GIVEN DATA –
----------------

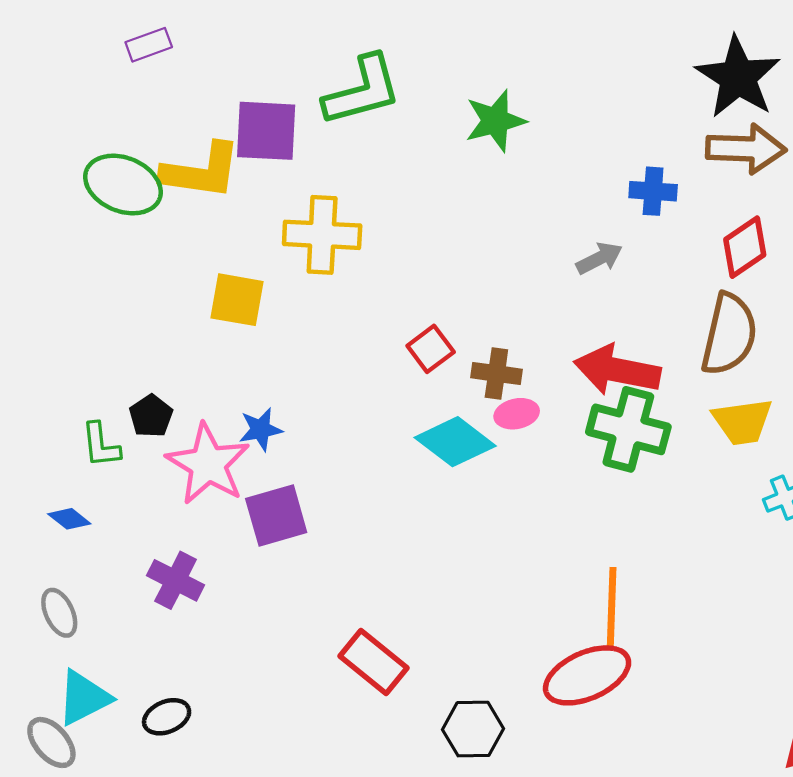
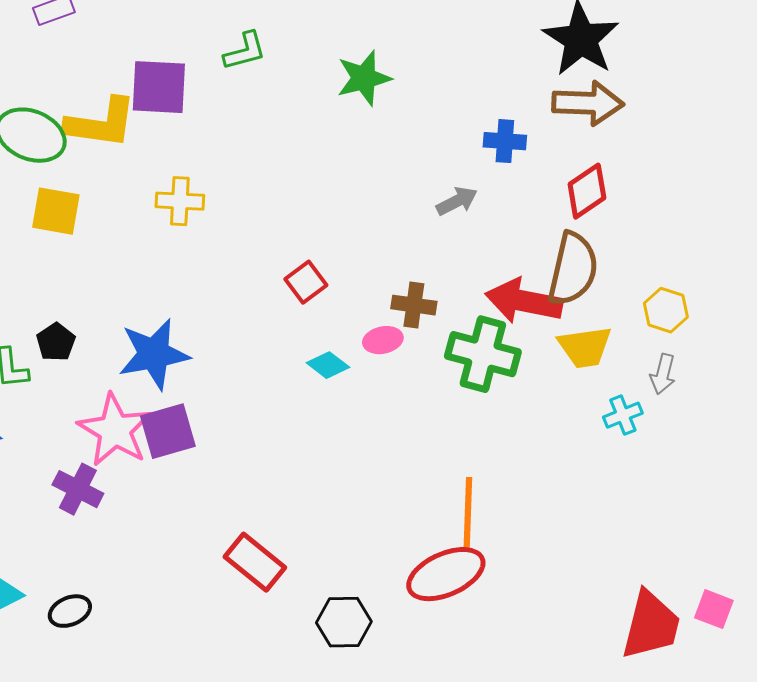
green L-shape: (362, 91) -> (245, 51), size x0.6
yellow cross: (322, 235) -> (180, 201), moved, size x0.7
yellow square: (237, 300) -> (56, 211), moved
red arrow: (617, 370) -> (524, 301), moved
brown cross: (496, 373) -> (414, 305), moved
blue star: (261, 429) -> (154, 354), size x1.8
cyan diamond: (455, 442) -> (328, 365), size x0.6
pink star: (208, 464) -> (115, 430), moved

----------------

EXERCISE – Only the lines from the one containing "brown cross: (496, 373) -> (414, 305), moved" through the final line above should be duplicated, exactly as they stand.

ANSWER TO THIS EXERCISE –
brown cross: (496, 373) -> (414, 305), moved
blue star: (261, 429) -> (154, 354), size x1.8
cyan diamond: (455, 442) -> (328, 365), size x0.6
pink star: (208, 464) -> (115, 430), moved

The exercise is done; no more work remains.